'''

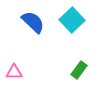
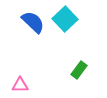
cyan square: moved 7 px left, 1 px up
pink triangle: moved 6 px right, 13 px down
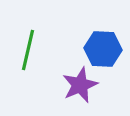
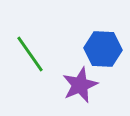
green line: moved 2 px right, 4 px down; rotated 48 degrees counterclockwise
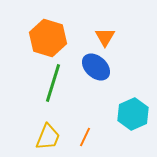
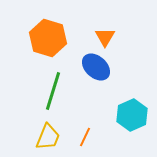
green line: moved 8 px down
cyan hexagon: moved 1 px left, 1 px down
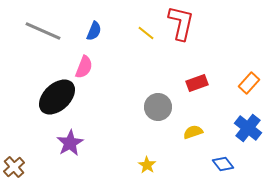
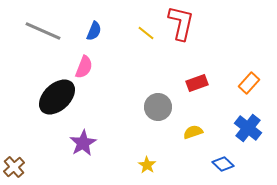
purple star: moved 13 px right
blue diamond: rotated 10 degrees counterclockwise
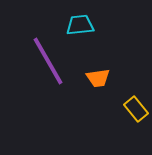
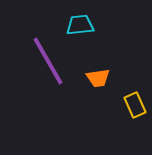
yellow rectangle: moved 1 px left, 4 px up; rotated 15 degrees clockwise
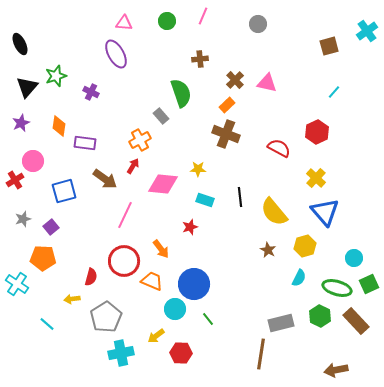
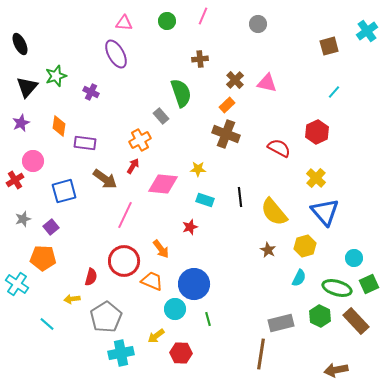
green line at (208, 319): rotated 24 degrees clockwise
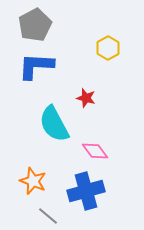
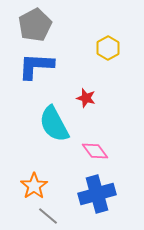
orange star: moved 1 px right, 5 px down; rotated 16 degrees clockwise
blue cross: moved 11 px right, 3 px down
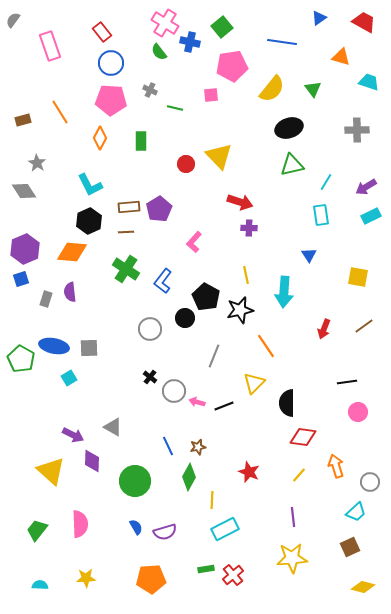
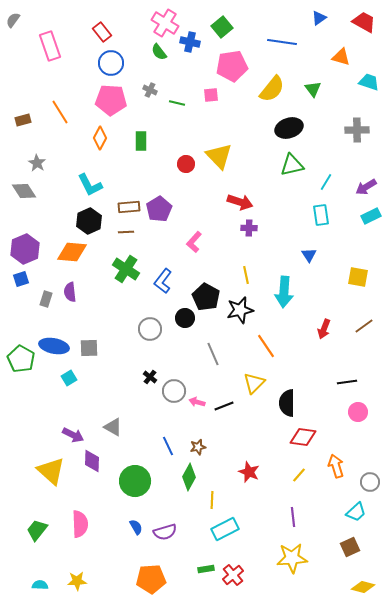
green line at (175, 108): moved 2 px right, 5 px up
gray line at (214, 356): moved 1 px left, 2 px up; rotated 45 degrees counterclockwise
yellow star at (86, 578): moved 9 px left, 3 px down
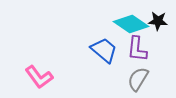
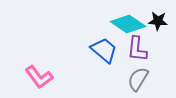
cyan diamond: moved 3 px left
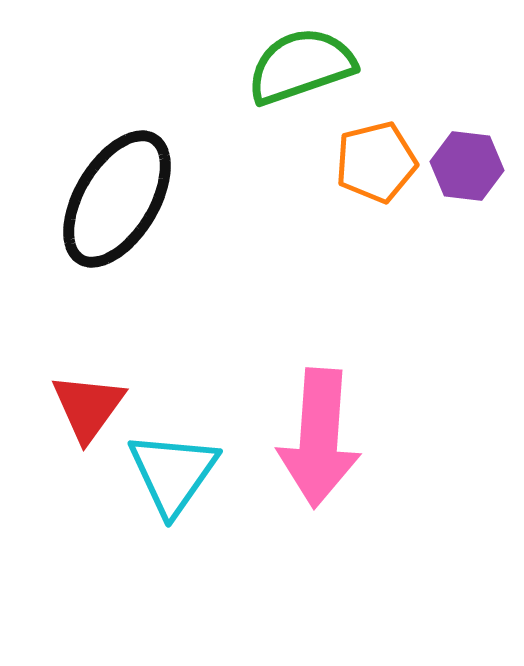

'''

#### [How to complete this task]
What you write should match, word for word, the lines from the one containing "purple star: moved 13 px right" to the end of the listing, with both ends kept and the pictures left out.

#### [Response area]
purple star: moved 13 px right
blue diamond: rotated 10 degrees counterclockwise
yellow rectangle: moved 1 px left, 4 px up; rotated 15 degrees clockwise
green line at (208, 319): rotated 24 degrees clockwise
orange star: moved 1 px right, 5 px down; rotated 16 degrees clockwise
blue cross: moved 11 px right, 3 px down
green line at (175, 108): moved 2 px right, 5 px up
gray line at (214, 356): moved 1 px left, 2 px up; rotated 45 degrees counterclockwise
yellow star at (86, 578): moved 9 px left, 3 px down
cyan diamond: moved 3 px left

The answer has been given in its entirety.